Your objective → Scale the lines from the start of the records through the line containing "that [421, 76]", inclusive, and write them all out again with their requests. Multiply every coordinate in the answers by 1.95 and round each result to a whole number, with halves rounded up.

Input for this task →
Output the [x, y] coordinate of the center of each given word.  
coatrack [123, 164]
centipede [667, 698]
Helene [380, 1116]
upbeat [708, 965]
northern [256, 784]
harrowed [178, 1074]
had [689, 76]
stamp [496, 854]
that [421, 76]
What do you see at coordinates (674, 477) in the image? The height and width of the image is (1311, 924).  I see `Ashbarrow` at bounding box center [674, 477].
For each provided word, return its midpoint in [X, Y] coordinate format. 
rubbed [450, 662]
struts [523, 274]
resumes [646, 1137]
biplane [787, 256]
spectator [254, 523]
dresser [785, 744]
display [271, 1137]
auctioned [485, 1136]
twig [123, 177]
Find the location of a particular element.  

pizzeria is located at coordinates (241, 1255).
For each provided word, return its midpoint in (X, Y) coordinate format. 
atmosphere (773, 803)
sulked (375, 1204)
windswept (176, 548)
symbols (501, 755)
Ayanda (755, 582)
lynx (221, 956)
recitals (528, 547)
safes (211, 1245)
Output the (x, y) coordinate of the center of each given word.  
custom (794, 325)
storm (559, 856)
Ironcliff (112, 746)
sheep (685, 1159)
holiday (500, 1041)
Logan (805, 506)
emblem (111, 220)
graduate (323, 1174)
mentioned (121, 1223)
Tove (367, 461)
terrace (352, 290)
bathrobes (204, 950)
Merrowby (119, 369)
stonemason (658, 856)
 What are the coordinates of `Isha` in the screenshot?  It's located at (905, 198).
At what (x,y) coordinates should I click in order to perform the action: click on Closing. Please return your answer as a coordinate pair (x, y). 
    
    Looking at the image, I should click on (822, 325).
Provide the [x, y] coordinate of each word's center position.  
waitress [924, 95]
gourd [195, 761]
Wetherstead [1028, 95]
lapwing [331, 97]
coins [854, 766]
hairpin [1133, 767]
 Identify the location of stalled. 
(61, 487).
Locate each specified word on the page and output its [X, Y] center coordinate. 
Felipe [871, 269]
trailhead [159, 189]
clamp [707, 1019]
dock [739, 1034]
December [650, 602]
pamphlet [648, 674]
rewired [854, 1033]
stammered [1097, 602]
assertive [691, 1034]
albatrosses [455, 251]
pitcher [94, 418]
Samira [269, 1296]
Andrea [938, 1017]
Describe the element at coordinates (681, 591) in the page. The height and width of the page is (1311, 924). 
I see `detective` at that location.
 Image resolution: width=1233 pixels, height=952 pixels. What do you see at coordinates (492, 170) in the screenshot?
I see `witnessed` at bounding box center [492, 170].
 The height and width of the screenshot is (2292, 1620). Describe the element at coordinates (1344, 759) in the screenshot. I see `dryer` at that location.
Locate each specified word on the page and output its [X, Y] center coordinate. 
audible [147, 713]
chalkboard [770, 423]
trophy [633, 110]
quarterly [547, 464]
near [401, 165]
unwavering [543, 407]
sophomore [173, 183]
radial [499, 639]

Expected output →
Output the [x, y] coordinate of the center of each given word.  
coatrack [240, 320]
centipede [1301, 1361]
Helene [741, 2176]
upbeat [1381, 1882]
northern [499, 1529]
harrowed [347, 2094]
had [1344, 148]
stamp [967, 1665]
that [821, 148]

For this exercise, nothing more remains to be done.